Exercise aim :: Beginning with the line that contains "The turquoise fish", write out each remaining line of the records below exactly. Do not copy any picture.

Start of Block

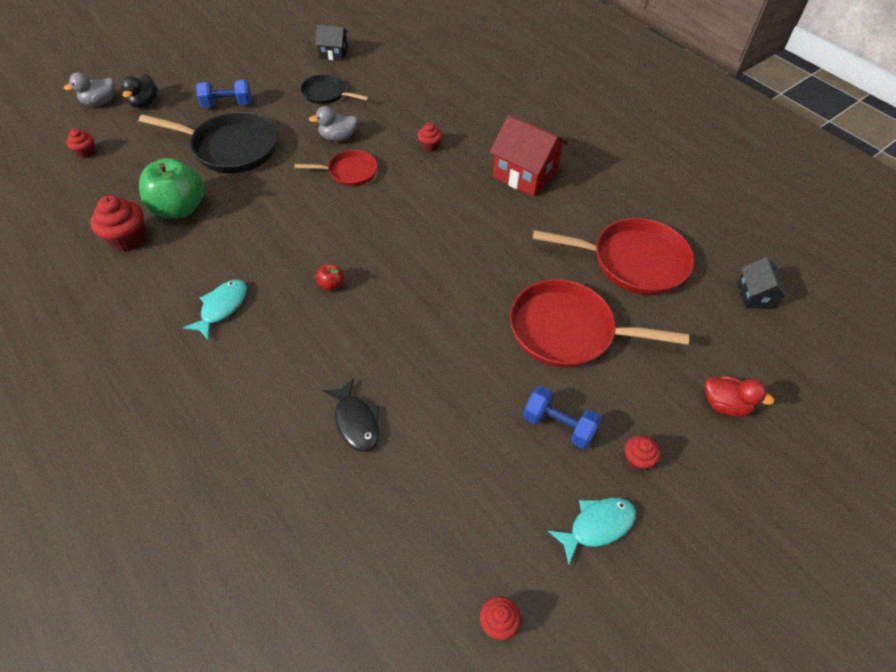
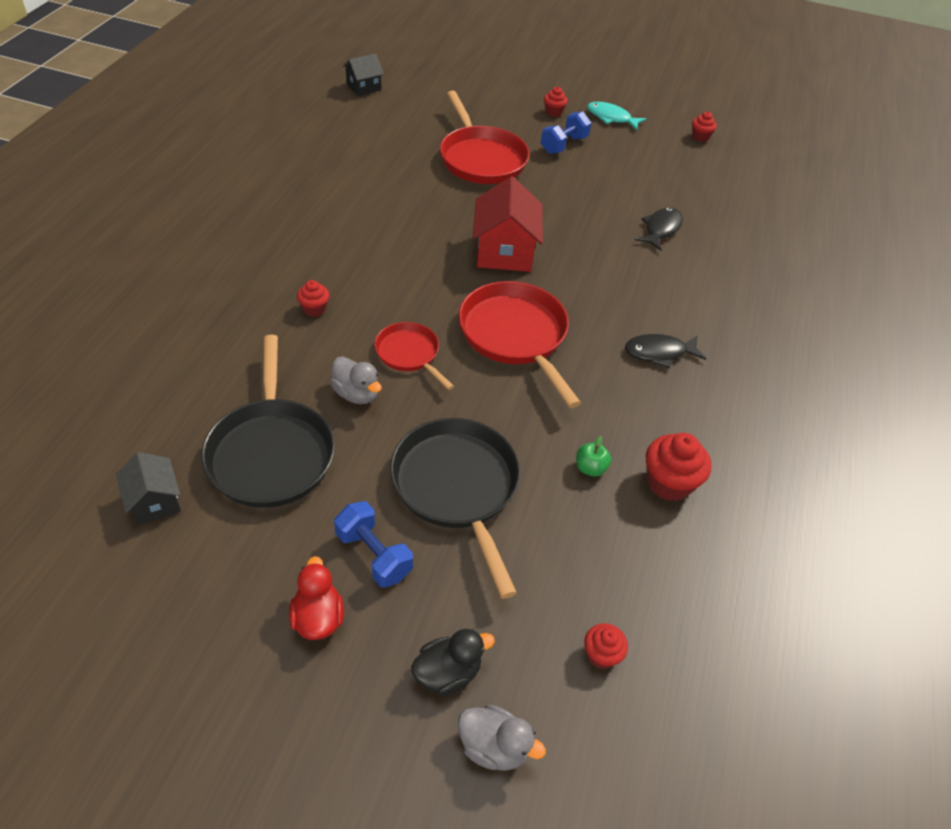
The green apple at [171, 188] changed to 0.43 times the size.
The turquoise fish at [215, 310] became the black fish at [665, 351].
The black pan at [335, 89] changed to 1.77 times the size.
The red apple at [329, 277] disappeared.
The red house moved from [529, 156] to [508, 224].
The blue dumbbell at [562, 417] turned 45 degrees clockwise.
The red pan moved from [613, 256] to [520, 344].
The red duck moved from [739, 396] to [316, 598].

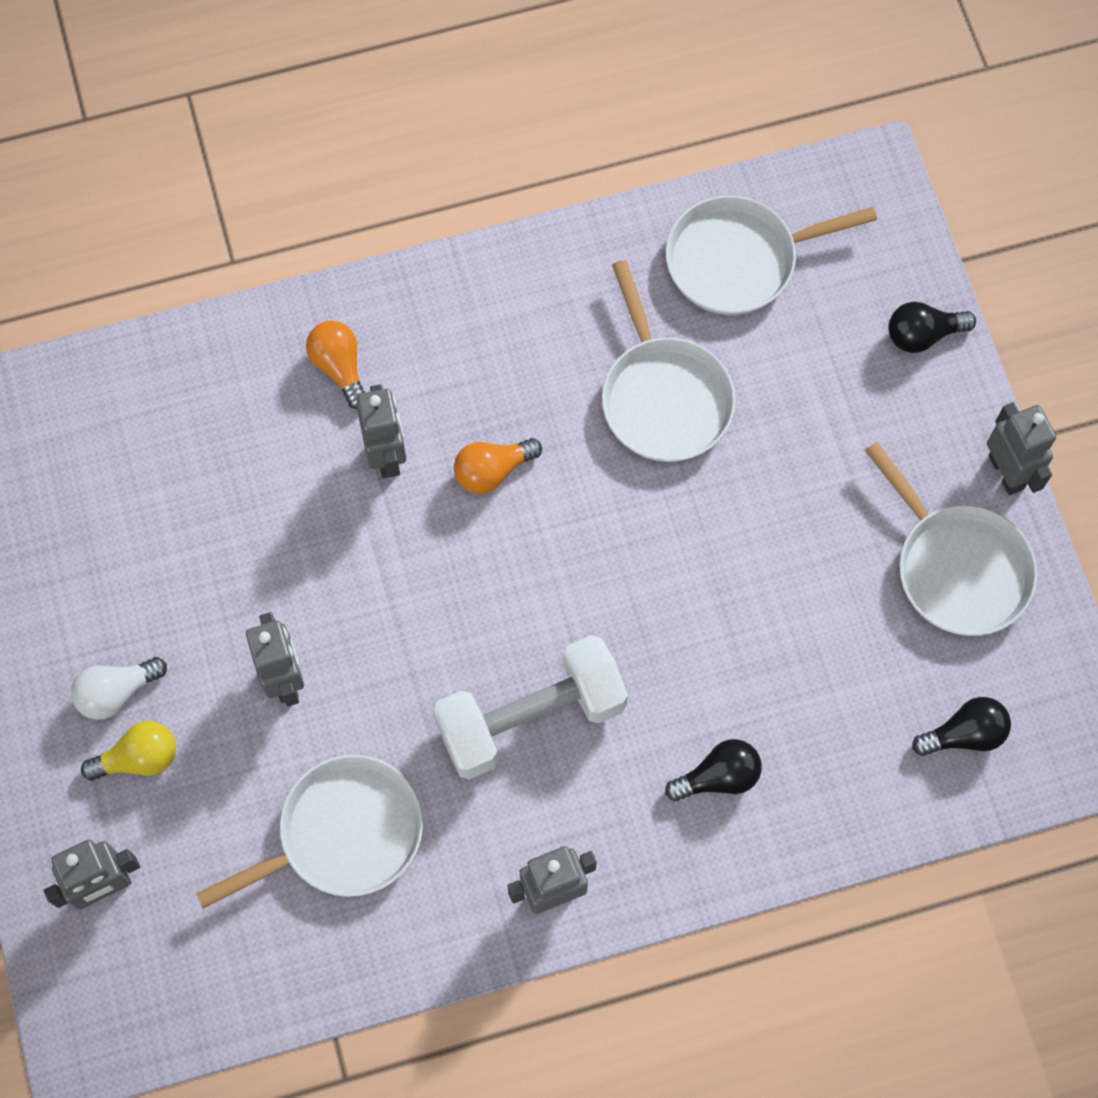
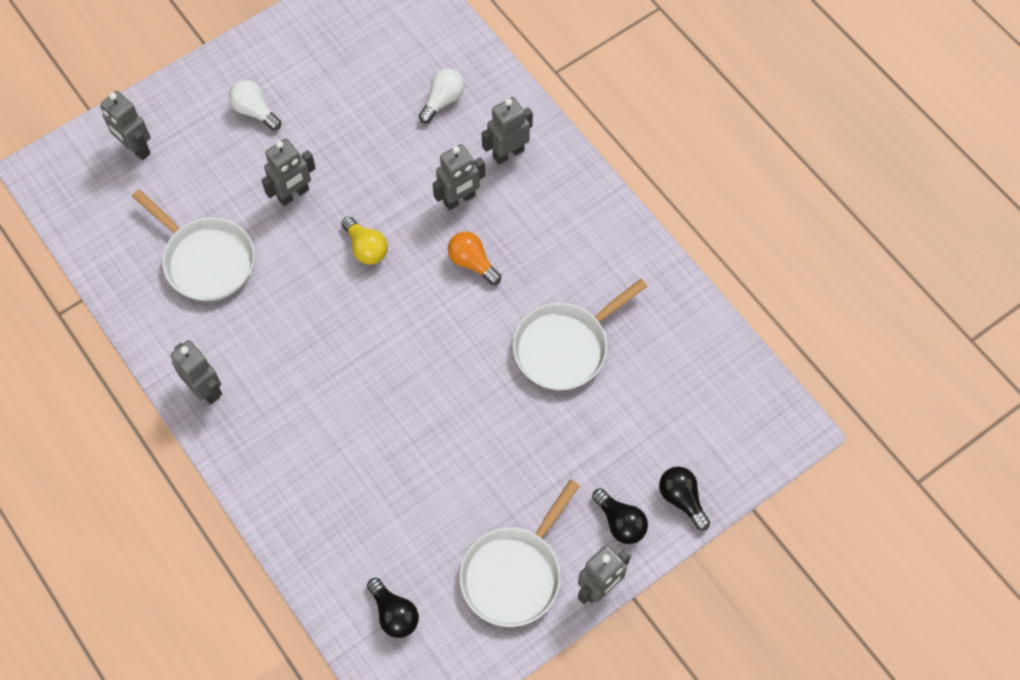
The yellow light bulb moved from [128, 751] to [364, 240].
The orange light bulb at [335, 365] was replaced by the grey robot at [507, 131].
The white dumbbell at [530, 707] disappeared.
The black light bulb moved from [713, 770] to [620, 516].
The white pan at [771, 255] disappeared.
The white light bulb at [441, 95] appeared.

End of Block

Answer space ::
The turquoise fish at [215, 310] became the black fish at [665, 351].
The black pan at [335, 89] changed to 1.77 times the size.
The red apple at [329, 277] disappeared.
The red house moved from [529, 156] to [508, 224].
The blue dumbbell at [562, 417] turned 45 degrees clockwise.
The red pan moved from [613, 256] to [520, 344].
The red duck moved from [739, 396] to [316, 598].

The yellow light bulb moved from [128, 751] to [364, 240].
The orange light bulb at [335, 365] was replaced by the grey robot at [507, 131].
The white dumbbell at [530, 707] disappeared.
The black light bulb moved from [713, 770] to [620, 516].
The white pan at [771, 255] disappeared.
The white light bulb at [441, 95] appeared.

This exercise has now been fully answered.